Task objective ->
Every record that follows should appear again in your answer, exactly the same.

Recorded data
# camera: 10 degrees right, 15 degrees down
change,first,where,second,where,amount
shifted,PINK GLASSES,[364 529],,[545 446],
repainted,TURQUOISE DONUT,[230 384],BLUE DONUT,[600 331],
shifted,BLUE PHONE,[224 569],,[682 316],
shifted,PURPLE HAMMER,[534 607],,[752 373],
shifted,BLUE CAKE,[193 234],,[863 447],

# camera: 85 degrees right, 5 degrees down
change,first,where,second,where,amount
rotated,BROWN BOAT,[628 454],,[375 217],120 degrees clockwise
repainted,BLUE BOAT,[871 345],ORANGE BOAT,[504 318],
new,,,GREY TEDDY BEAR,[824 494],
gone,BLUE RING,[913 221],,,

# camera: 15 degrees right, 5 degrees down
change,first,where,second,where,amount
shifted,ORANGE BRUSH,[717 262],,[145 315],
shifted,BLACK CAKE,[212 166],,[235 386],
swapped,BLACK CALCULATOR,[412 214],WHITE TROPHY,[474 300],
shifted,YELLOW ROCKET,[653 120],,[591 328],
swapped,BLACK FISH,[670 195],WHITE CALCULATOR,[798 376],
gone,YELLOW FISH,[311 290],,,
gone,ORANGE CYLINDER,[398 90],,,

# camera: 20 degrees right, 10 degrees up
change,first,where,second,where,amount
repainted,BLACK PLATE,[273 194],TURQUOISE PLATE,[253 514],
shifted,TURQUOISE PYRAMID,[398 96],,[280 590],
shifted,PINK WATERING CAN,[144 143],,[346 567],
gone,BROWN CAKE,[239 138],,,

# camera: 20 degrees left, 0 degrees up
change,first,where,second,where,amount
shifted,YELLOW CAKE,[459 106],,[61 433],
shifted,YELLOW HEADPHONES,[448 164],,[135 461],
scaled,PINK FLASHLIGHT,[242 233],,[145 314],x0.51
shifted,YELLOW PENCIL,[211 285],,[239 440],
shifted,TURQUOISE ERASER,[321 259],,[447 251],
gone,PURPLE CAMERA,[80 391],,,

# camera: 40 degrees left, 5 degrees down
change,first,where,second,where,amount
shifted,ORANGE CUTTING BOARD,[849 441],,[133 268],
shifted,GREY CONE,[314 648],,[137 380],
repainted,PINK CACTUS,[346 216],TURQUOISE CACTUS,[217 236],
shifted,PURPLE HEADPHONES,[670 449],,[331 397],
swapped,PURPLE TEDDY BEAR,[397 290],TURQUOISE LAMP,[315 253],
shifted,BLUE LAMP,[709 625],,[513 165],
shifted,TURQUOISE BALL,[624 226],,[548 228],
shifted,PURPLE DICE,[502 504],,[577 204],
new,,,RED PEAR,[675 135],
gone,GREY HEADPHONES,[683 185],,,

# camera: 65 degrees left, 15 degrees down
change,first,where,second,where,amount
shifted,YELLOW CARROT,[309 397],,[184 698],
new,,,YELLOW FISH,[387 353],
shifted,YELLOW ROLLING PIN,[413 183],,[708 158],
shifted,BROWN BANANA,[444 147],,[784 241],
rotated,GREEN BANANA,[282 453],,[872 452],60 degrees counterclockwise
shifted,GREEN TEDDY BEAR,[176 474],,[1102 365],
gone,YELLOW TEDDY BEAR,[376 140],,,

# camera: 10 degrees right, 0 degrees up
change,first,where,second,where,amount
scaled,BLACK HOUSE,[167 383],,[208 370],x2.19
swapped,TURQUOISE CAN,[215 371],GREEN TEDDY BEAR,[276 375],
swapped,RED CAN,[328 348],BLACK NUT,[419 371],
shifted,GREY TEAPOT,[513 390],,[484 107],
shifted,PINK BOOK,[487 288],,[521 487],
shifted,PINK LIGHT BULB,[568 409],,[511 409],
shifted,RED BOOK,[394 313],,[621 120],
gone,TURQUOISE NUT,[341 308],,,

Solution to this problem ->
# camera: 10 degrees right, 15 degrees down
change,first,where,second,where,amount
shifted,PINK GLASSES,[364 529],,[545 446],
repainted,TURQUOISE DONUT,[230 384],BLUE DONUT,[600 331],
shifted,BLUE PHONE,[224 569],,[682 316],
shifted,PURPLE HAMMER,[534 607],,[752 373],
shifted,BLUE CAKE,[193 234],,[863 447],

# camera: 85 degrees right, 5 degrees down
change,first,where,second,where,amount
rotated,BROWN BOAT,[628 454],,[375 217],120 degrees clockwise
repainted,BLUE BOAT,[871 345],ORANGE BOAT,[504 318],
new,,,GREY TEDDY BEAR,[824 494],
gone,BLUE RING,[913 221],,,

# camera: 15 degrees right, 5 degrees down
change,first,where,second,where,amount
shifted,ORANGE BRUSH,[717 262],,[145 315],
shifted,BLACK CAKE,[212 166],,[235 386],
swapped,BLACK CALCULATOR,[412 214],WHITE TROPHY,[474 300],
shifted,YELLOW ROCKET,[653 120],,[591 328],
swapped,BLACK FISH,[670 195],WHITE CALCULATOR,[798 376],
gone,YELLOW FISH,[311 290],,,
gone,ORANGE CYLINDER,[398 90],,,

# camera: 20 degrees right, 10 degrees up
change,first,where,second,where,amount
repainted,BLACK PLATE,[273 194],TURQUOISE PLATE,[253 514],
shifted,TURQUOISE PYRAMID,[398 96],,[280 590],
shifted,PINK WATERING CAN,[144 143],,[346 567],
gone,BROWN CAKE,[239 138],,,

# camera: 20 degrees left, 0 degrees up
change,first,where,second,where,amount
shifted,YELLOW CAKE,[459 106],,[61 433],
shifted,YELLOW HEADPHONES,[448 164],,[135 461],
scaled,PINK FLASHLIGHT,[242 233],,[145 314],x0.51
shifted,YELLOW PENCIL,[211 285],,[239 440],
shifted,TURQUOISE ERASER,[321 259],,[447 251],
gone,PURPLE CAMERA,[80 391],,,

# camera: 40 degrees left, 5 degrees down
change,first,where,second,where,amount
shifted,ORANGE CUTTING BOARD,[849 441],,[133 268],
shifted,GREY CONE,[314 648],,[137 380],
repainted,PINK CACTUS,[346 216],TURQUOISE CACTUS,[217 236],
shifted,PURPLE HEADPHONES,[670 449],,[331 397],
swapped,PURPLE TEDDY BEAR,[397 290],TURQUOISE LAMP,[315 253],
shifted,BLUE LAMP,[709 625],,[513 165],
shifted,TURQUOISE BALL,[624 226],,[548 228],
shifted,PURPLE DICE,[502 504],,[577 204],
new,,,RED PEAR,[675 135],
gone,GREY HEADPHONES,[683 185],,,

# camera: 65 degrees left, 15 degrees down
change,first,where,second,where,amount
shifted,YELLOW CARROT,[309 397],,[184 698],
new,,,YELLOW FISH,[387 353],
shifted,YELLOW ROLLING PIN,[413 183],,[708 158],
shifted,BROWN BANANA,[444 147],,[784 241],
rotated,GREEN BANANA,[282 453],,[872 452],60 degrees counterclockwise
shifted,GREEN TEDDY BEAR,[176 474],,[1102 365],
gone,YELLOW TEDDY BEAR,[376 140],,,

# camera: 10 degrees right, 0 degrees up
change,first,where,second,where,amount
scaled,BLACK HOUSE,[167 383],,[208 370],x2.19
swapped,TURQUOISE CAN,[215 371],GREEN TEDDY BEAR,[276 375],
swapped,RED CAN,[328 348],BLACK NUT,[419 371],
shifted,GREY TEAPOT,[513 390],,[484 107],
shifted,PINK BOOK,[487 288],,[521 487],
shifted,PINK LIGHT BULB,[568 409],,[511 409],
shifted,RED BOOK,[394 313],,[621 120],
gone,TURQUOISE NUT,[341 308],,,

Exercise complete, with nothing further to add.